**WHAT THIS TASK INVOLVES:** In your copy, reproduce each entry exactly and include no picture.

*** TASK MATERIAL ***

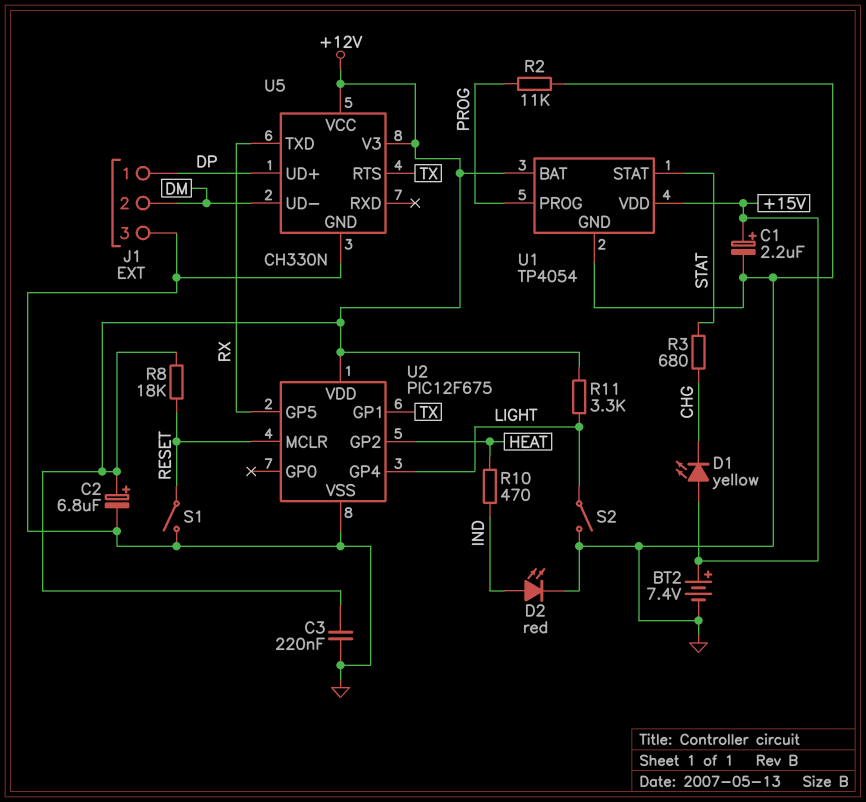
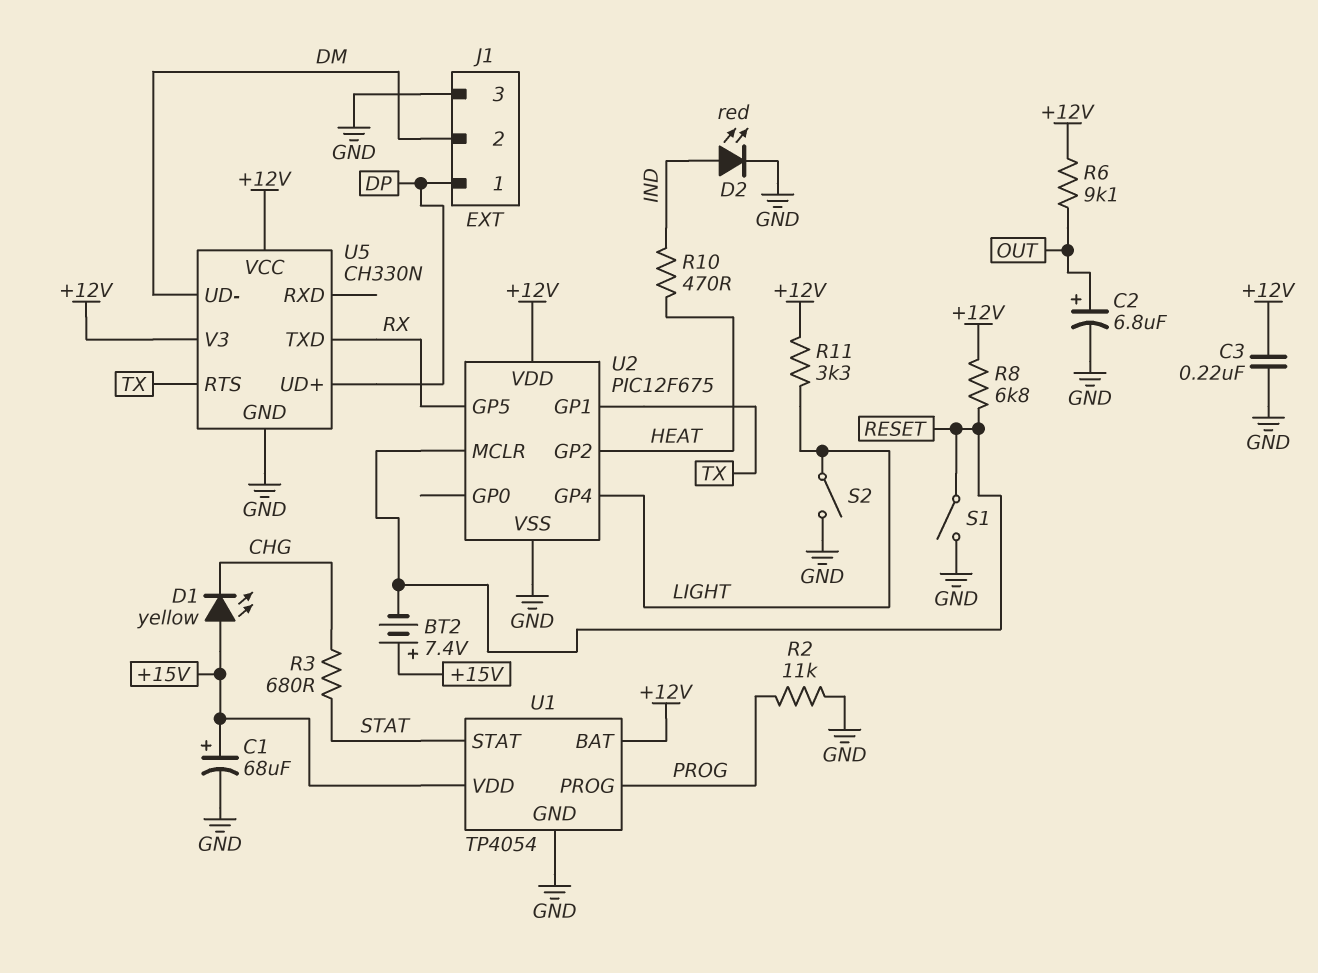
BT2: 7.4V (plus +15V, minus GND) -> 7.4V (plus +15V, minus RESET)
C1: 2.2uF (plus +15V, minus GND) -> 68uF (plus +15V, minus GND)
C2: 6.8uF (plus +12V, minus GND) -> 6.8uF (plus OUT, minus GND)
R6: none -> 9.1k (+12V, OUT)
R8: 18k (+12V, RESET) -> 6.8k (+12V, RESET)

*** End of TASK MATERIAL ***

**OUTPUT OF THE EXERCISE:**
BT2: 7.4V (plus +15V, minus GND) -> 7.4V (plus +15V, minus RESET)
C1: 2.2uF (plus +15V, minus GND) -> 68uF (plus +15V, minus GND)
C2: 6.8uF (plus +12V, minus GND) -> 6.8uF (plus OUT, minus GND)
R6: none -> 9.1k (+12V, OUT)
R8: 18k (+12V, RESET) -> 6.8k (+12V, RESET)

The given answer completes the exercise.